-- Recorded information --

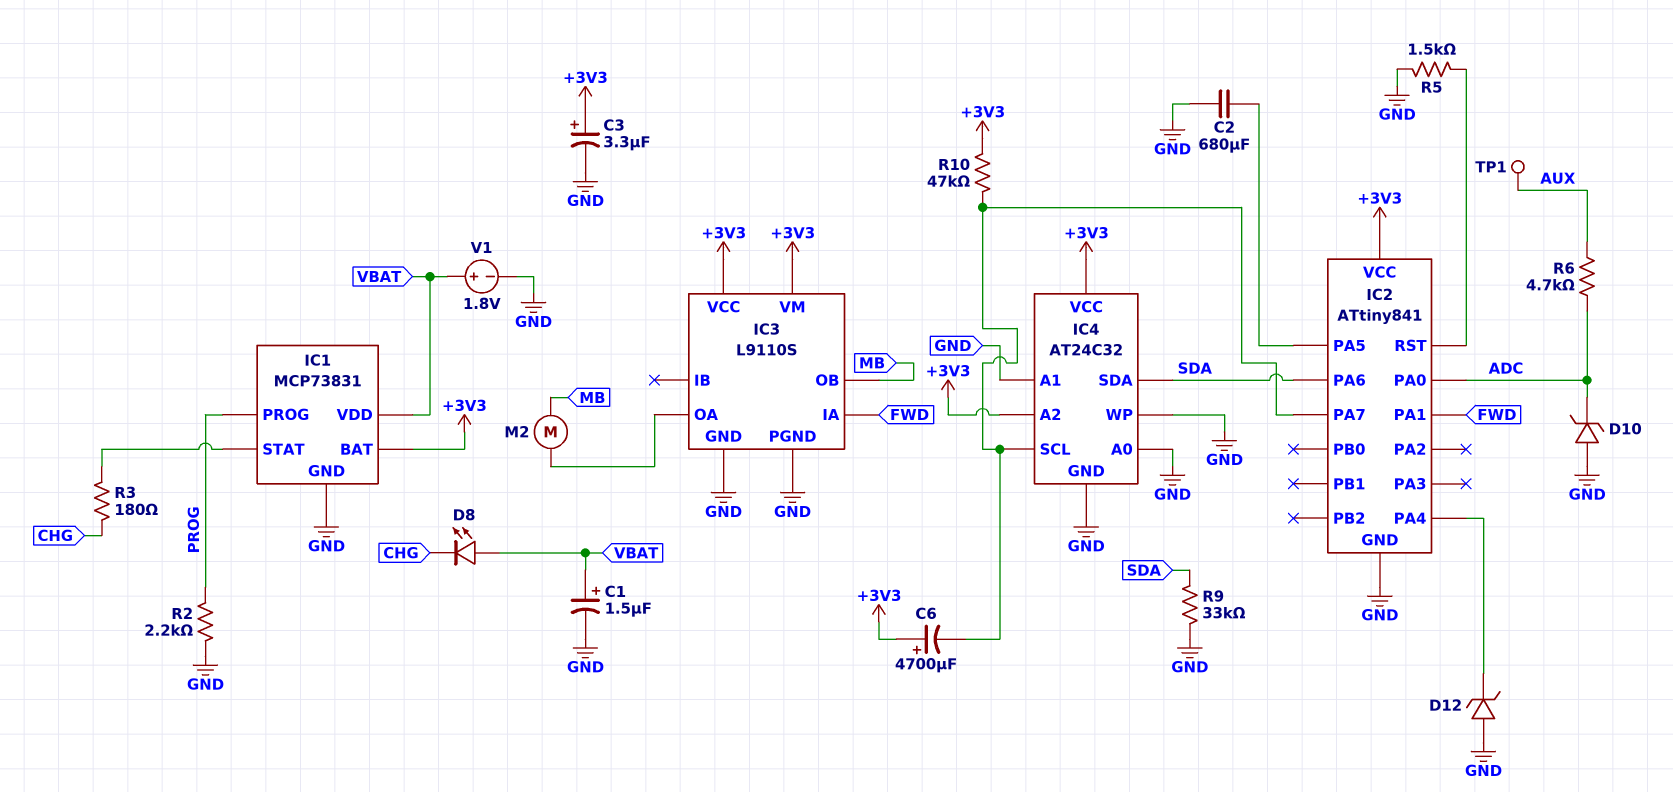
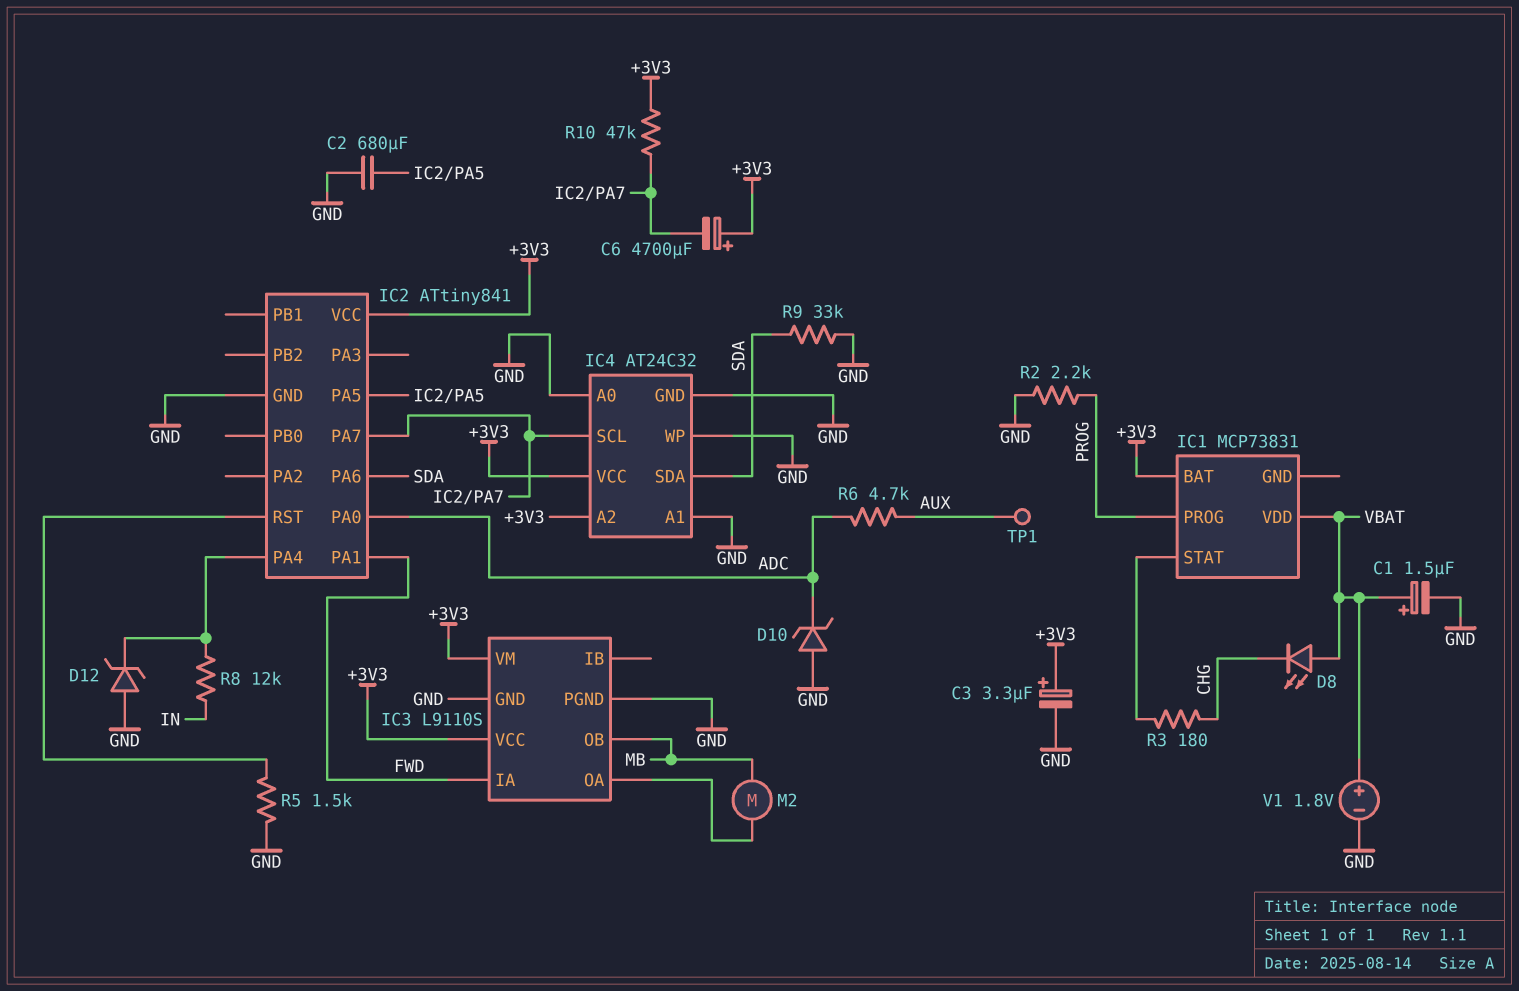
IC1 pin GND: GND -> none
R8: none -> 12k (IC2/PA4, IN)

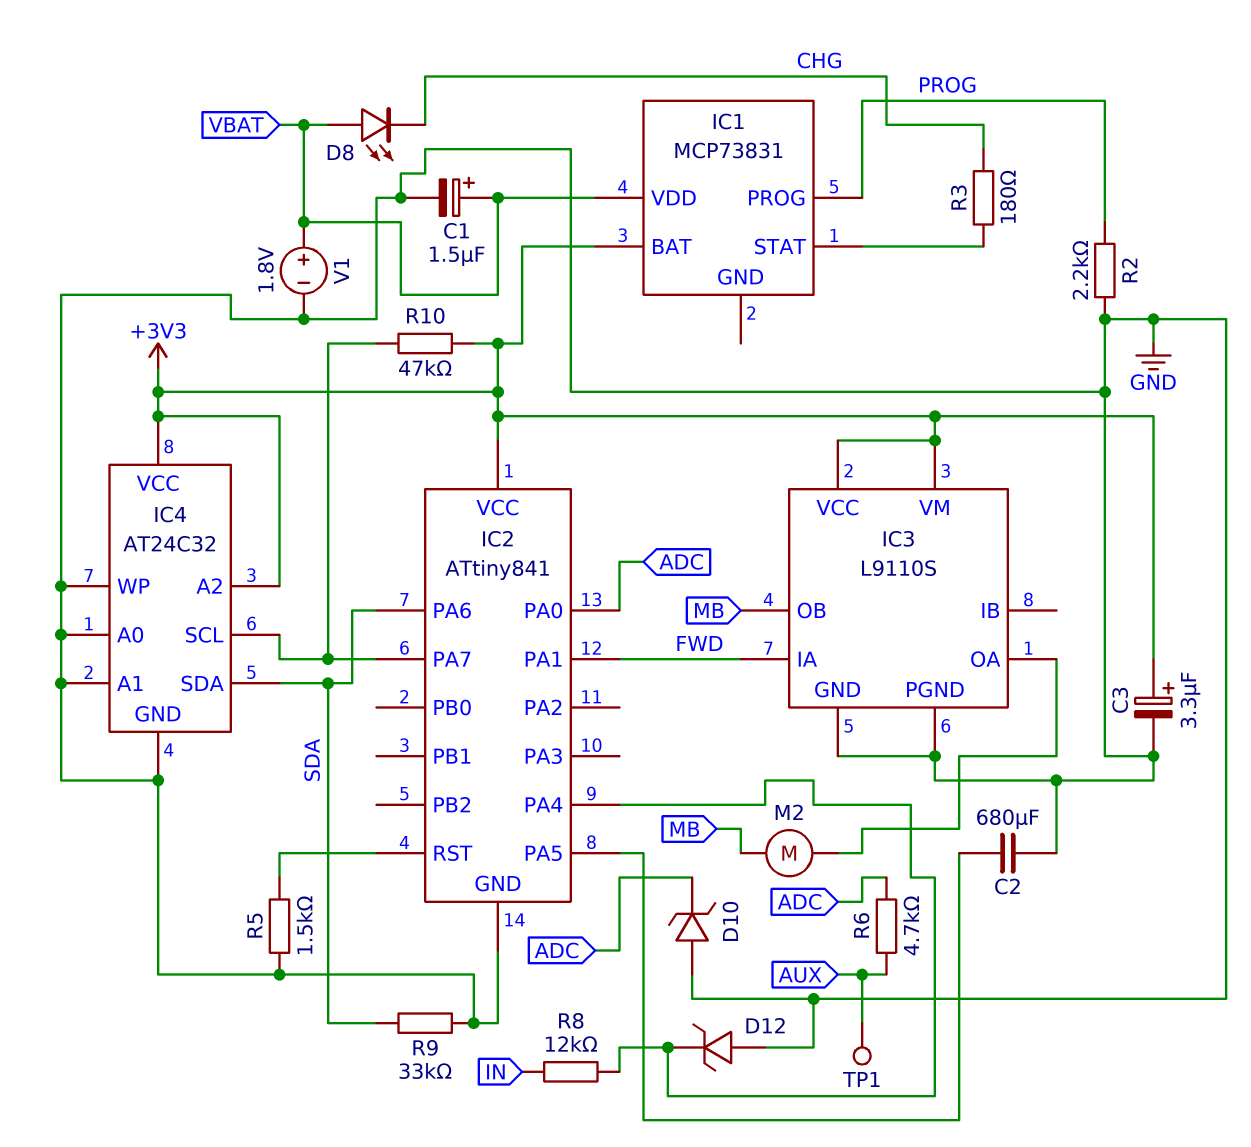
C6: 4700uF (plus +3V3, minus IC2/PA7) -> none

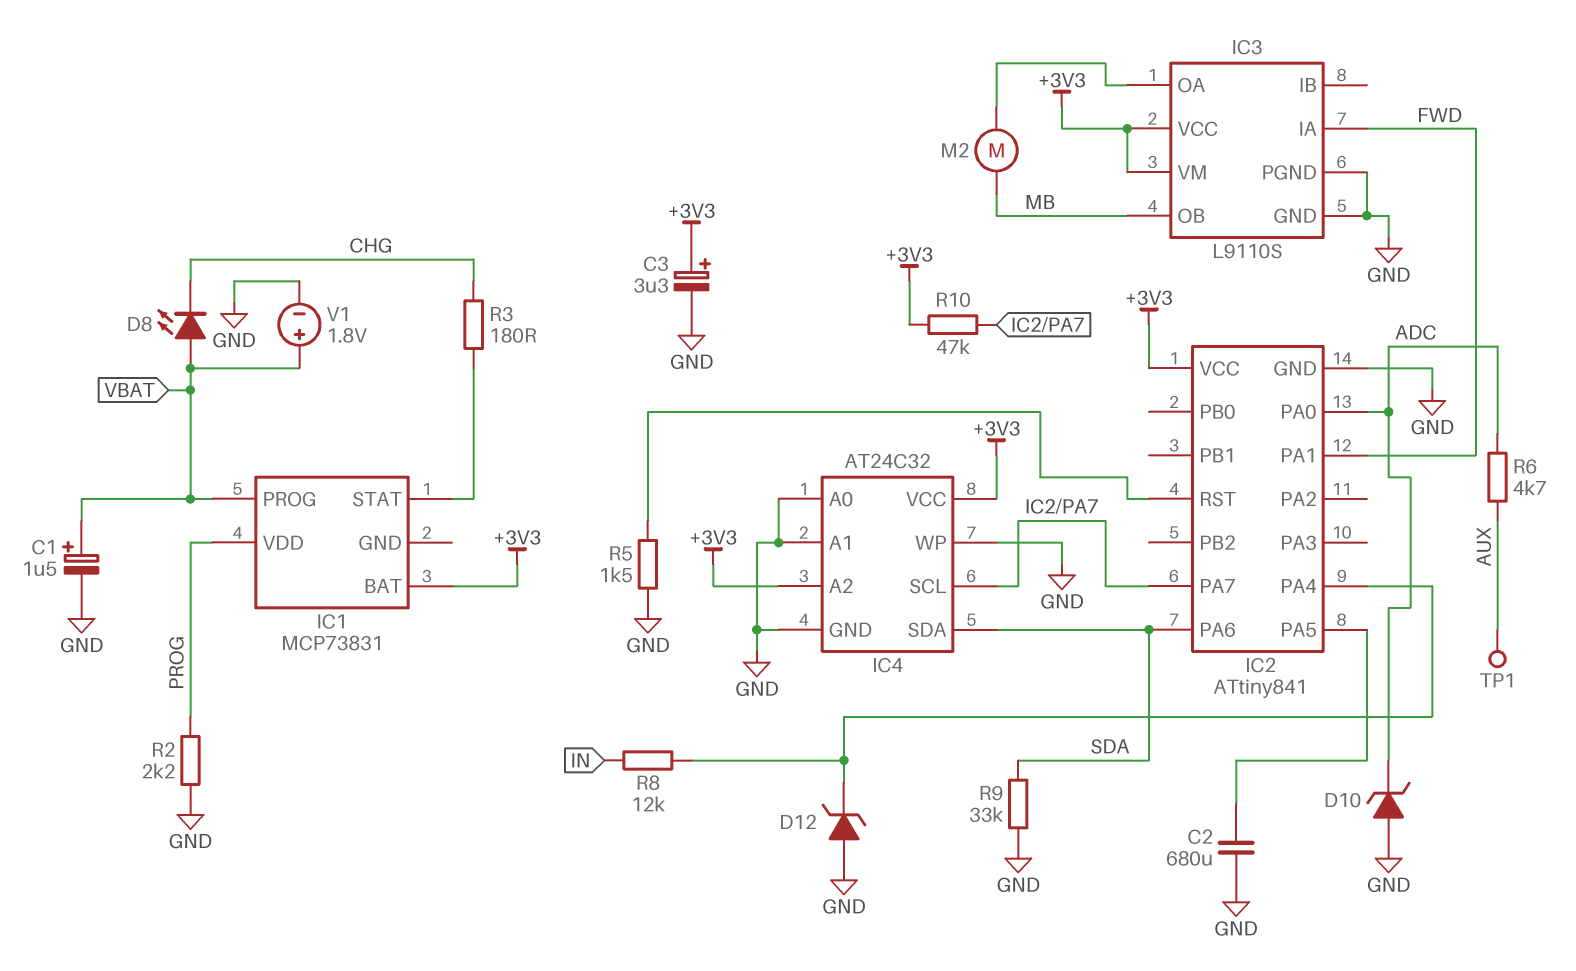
IC1 pin PROG: PROG -> VBAT
IC1 pin VDD: VBAT -> PROG

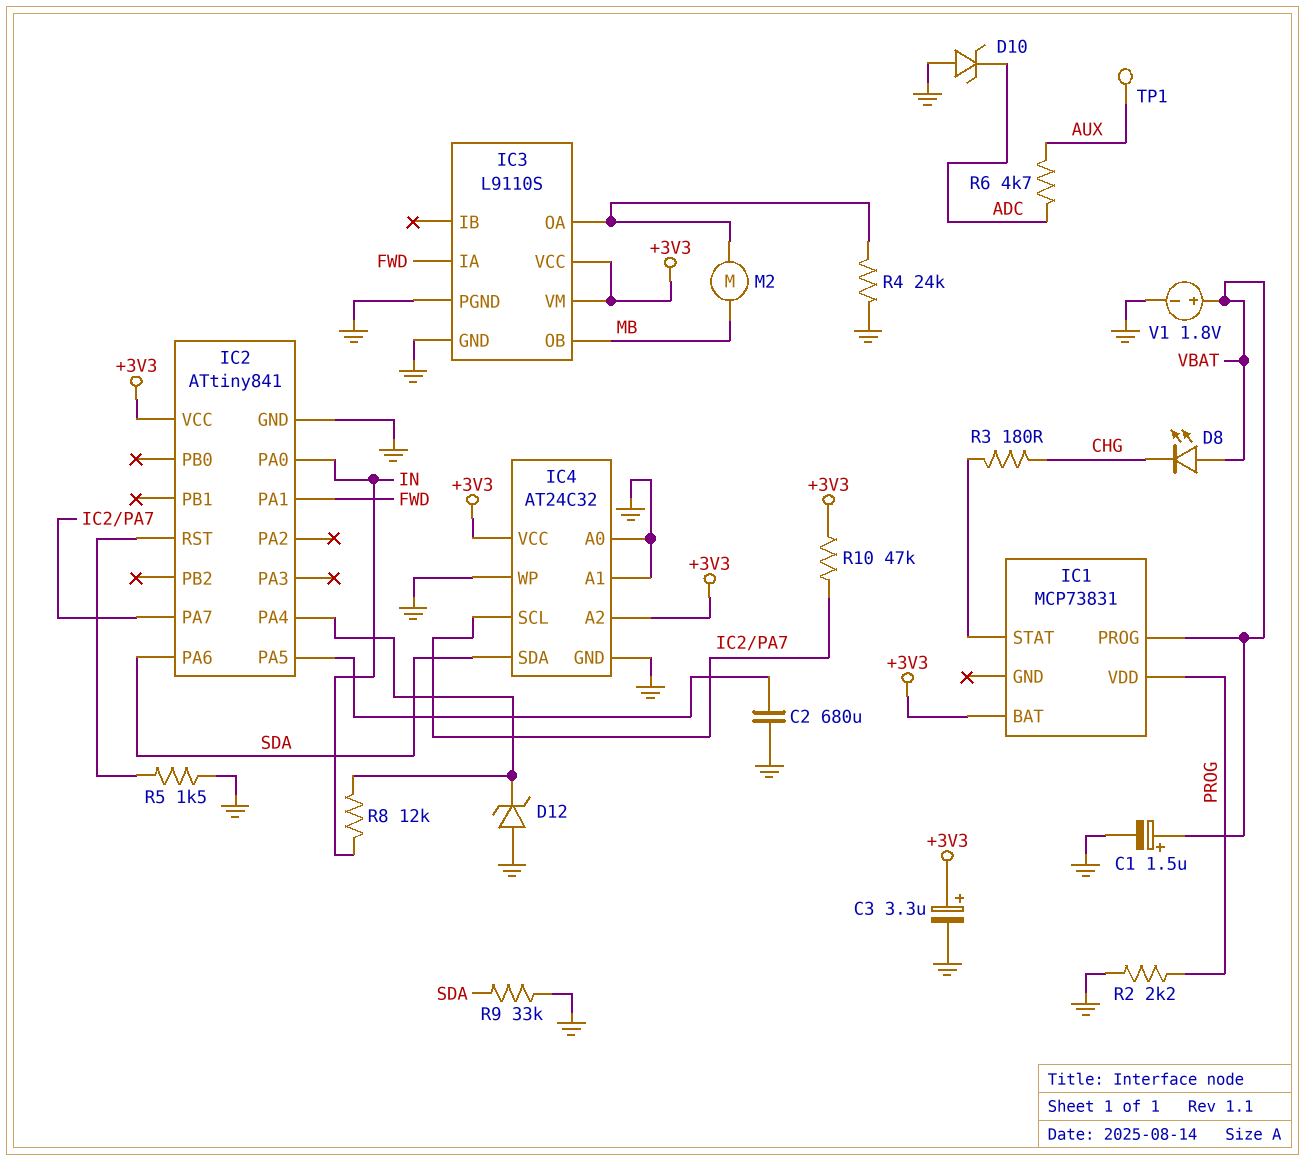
IC2 pin PA0: ADC -> IN
R4: none -> 24k (GND, IC3/OA)

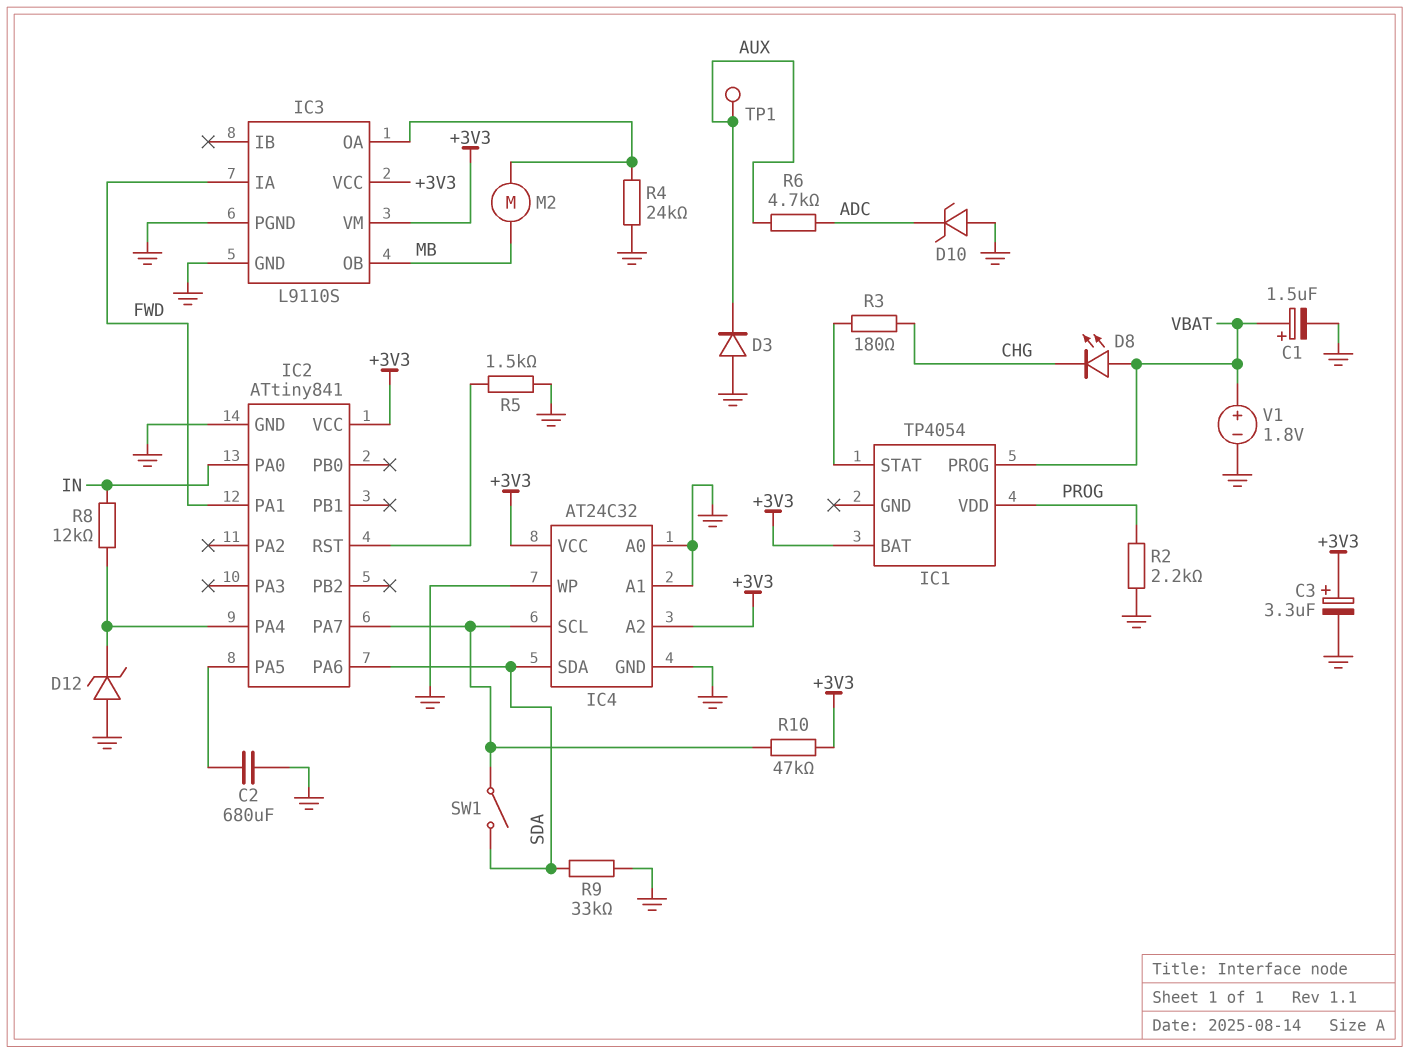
D3: none -> diode (A GND, K AUX)
IC1: MCP73831 -> TP4054
SW1: none -> switch (IC2/PA7, SDA)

-- Exercise description --
In the copy, include exactly the lines from the one containing "R8: none -> 12k (IC2/PA4, IN)" through the last line of the records, and no pictures or other text.

-- Reply to the exercise --
R8: none -> 12k (IC2/PA4, IN)

C6: 4700uF (plus +3V3, minus IC2/PA7) -> none

IC1 pin PROG: PROG -> VBAT
IC1 pin VDD: VBAT -> PROG

IC2 pin PA0: ADC -> IN
R4: none -> 24k (GND, IC3/OA)

D3: none -> diode (A GND, K AUX)
IC1: MCP73831 -> TP4054
SW1: none -> switch (IC2/PA7, SDA)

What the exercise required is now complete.